** What to do **
Once you have located the line containing "(327, 122) = (518, 169): none -> yellow ruler" in the material below, return it exactly along with each line after it through the line containing "(605, 354) = (675, 530): yellow".

** Material supplied **
________________

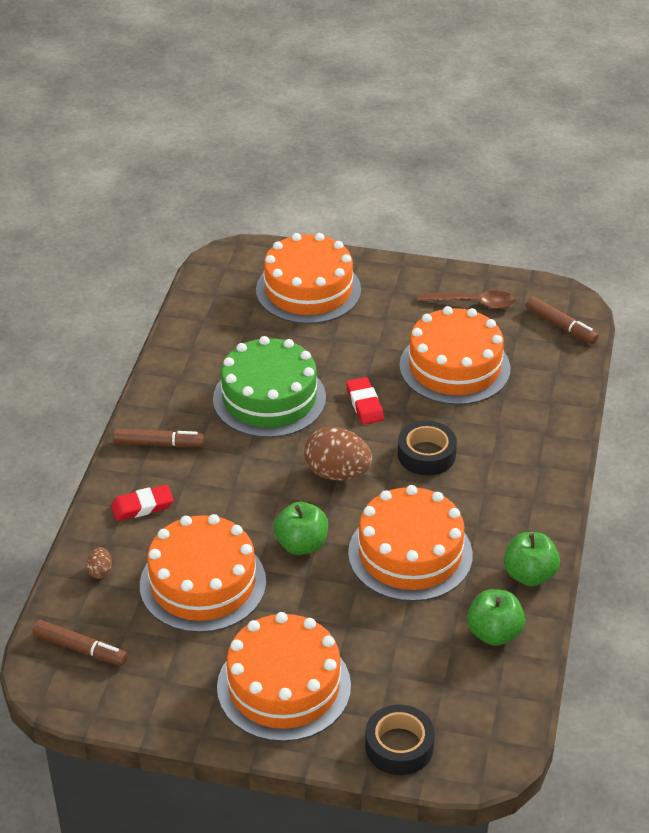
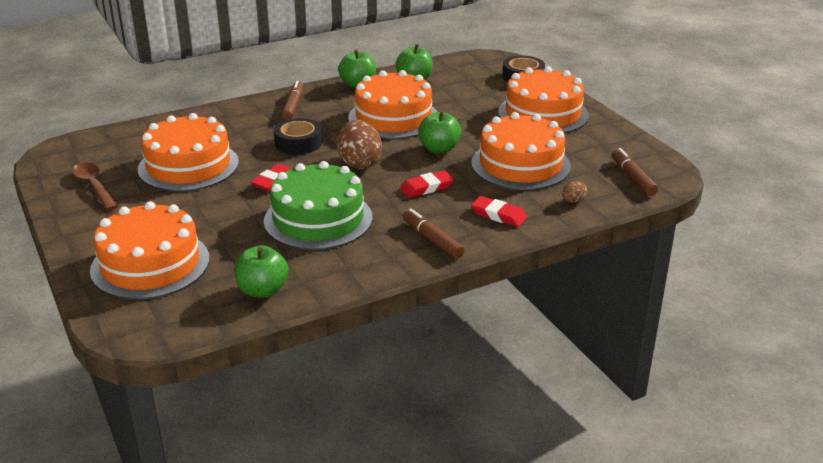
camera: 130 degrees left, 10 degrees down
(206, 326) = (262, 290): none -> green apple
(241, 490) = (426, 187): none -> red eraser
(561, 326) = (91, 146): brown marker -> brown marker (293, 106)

________________

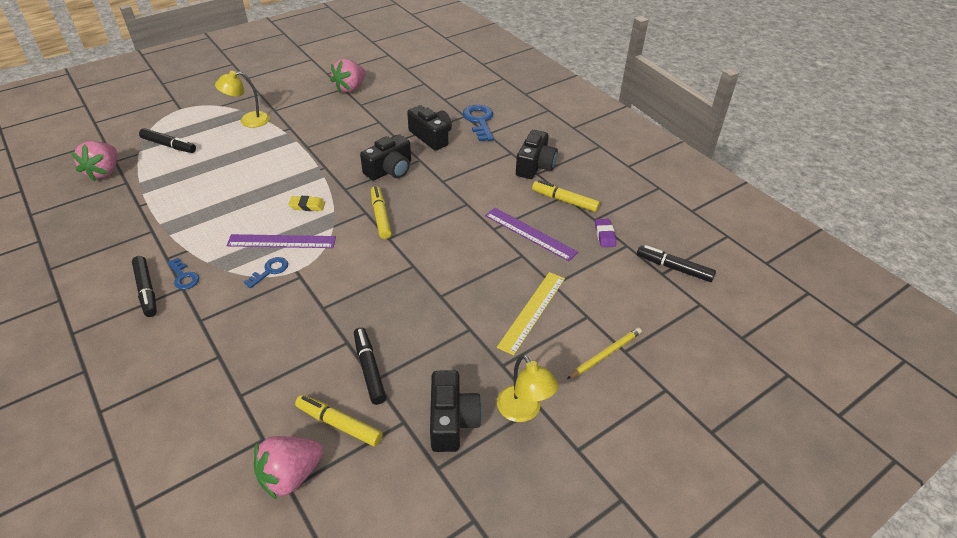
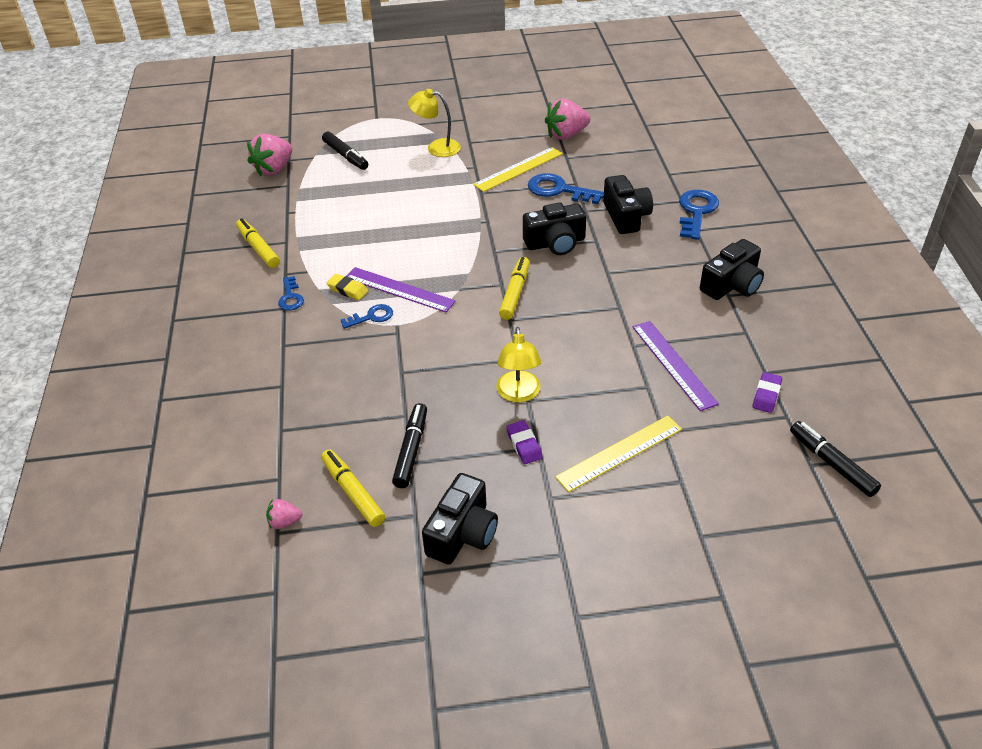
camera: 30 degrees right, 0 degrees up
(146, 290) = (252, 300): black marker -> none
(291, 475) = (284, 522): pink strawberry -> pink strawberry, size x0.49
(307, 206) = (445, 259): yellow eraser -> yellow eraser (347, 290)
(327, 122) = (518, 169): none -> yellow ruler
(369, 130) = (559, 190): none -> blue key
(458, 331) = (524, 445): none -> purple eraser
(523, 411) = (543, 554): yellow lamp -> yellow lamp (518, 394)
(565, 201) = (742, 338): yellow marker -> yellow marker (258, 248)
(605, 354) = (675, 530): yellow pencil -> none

________________

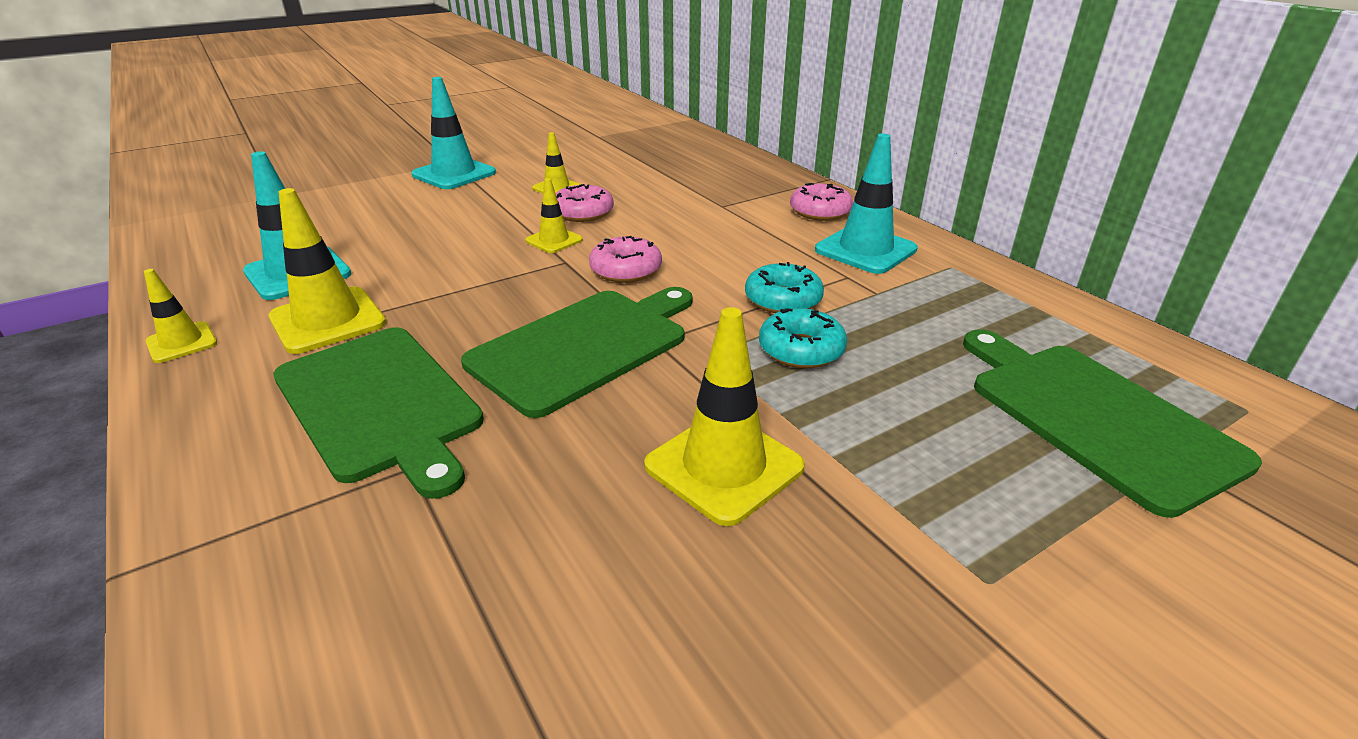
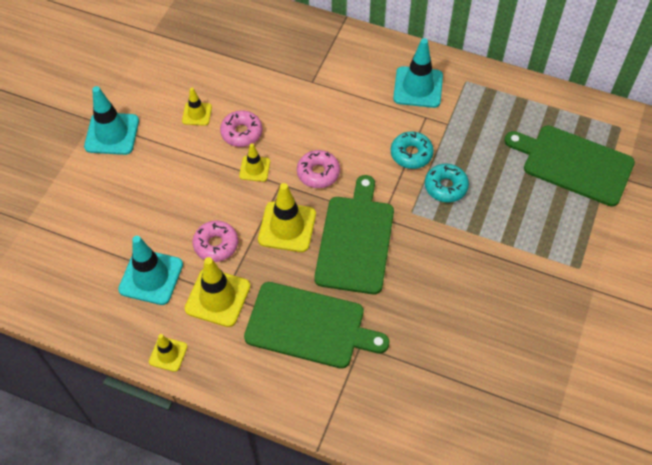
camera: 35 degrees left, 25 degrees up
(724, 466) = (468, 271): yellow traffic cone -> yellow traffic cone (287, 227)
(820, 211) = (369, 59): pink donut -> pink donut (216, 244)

________________

** Result below **
(327, 122) = (518, 169): none -> yellow ruler
(369, 130) = (559, 190): none -> blue key
(458, 331) = (524, 445): none -> purple eraser
(523, 411) = (543, 554): yellow lamp -> yellow lamp (518, 394)
(565, 201) = (742, 338): yellow marker -> yellow marker (258, 248)
(605, 354) = (675, 530): yellow pencil -> none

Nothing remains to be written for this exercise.